Object tracking records
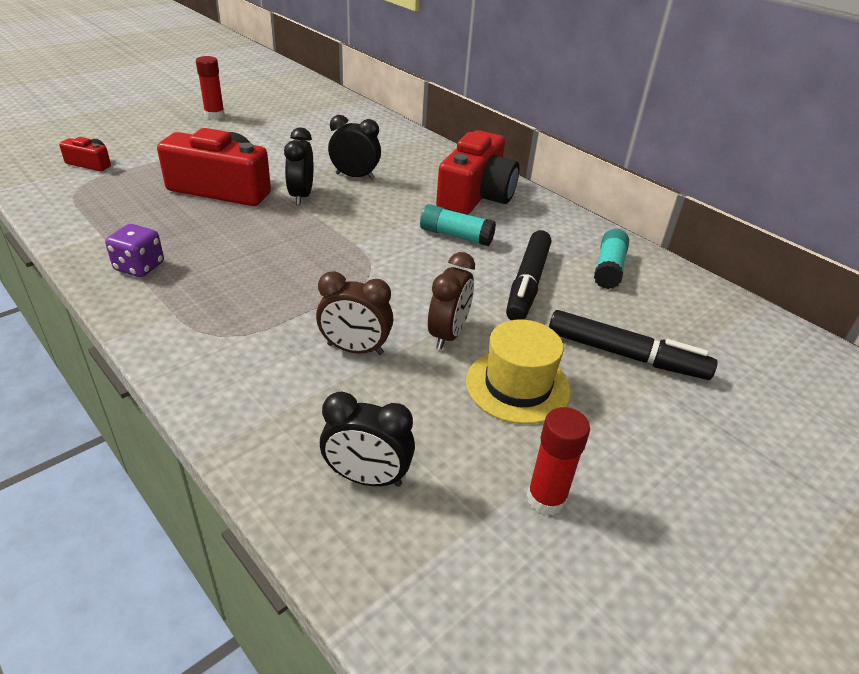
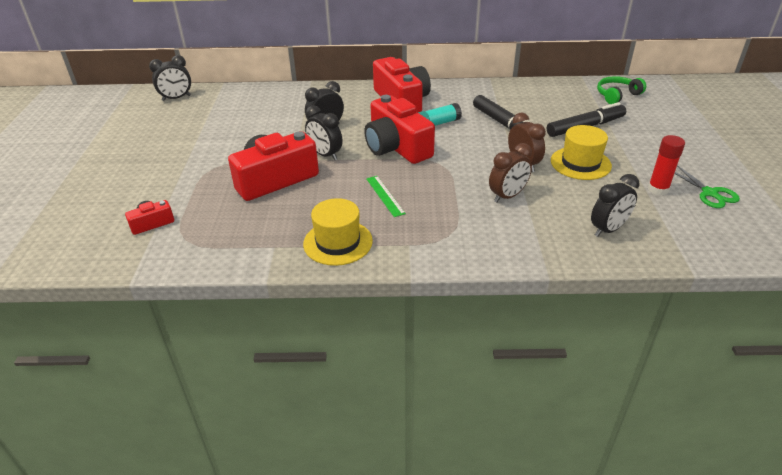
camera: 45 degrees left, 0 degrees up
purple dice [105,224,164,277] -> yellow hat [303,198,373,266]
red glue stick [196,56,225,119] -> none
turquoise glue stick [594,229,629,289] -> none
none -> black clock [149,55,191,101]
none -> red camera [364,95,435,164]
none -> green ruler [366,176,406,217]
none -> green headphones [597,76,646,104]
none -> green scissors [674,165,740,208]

**Exercise directions**
Transcribe the records above exactly as they appear, leaving out any pictures.

**Exercise response**
camera: 45 degrees left, 0 degrees up
purple dice [105,224,164,277] -> yellow hat [303,198,373,266]
red glue stick [196,56,225,119] -> none
turquoise glue stick [594,229,629,289] -> none
none -> black clock [149,55,191,101]
none -> red camera [364,95,435,164]
none -> green ruler [366,176,406,217]
none -> green headphones [597,76,646,104]
none -> green scissors [674,165,740,208]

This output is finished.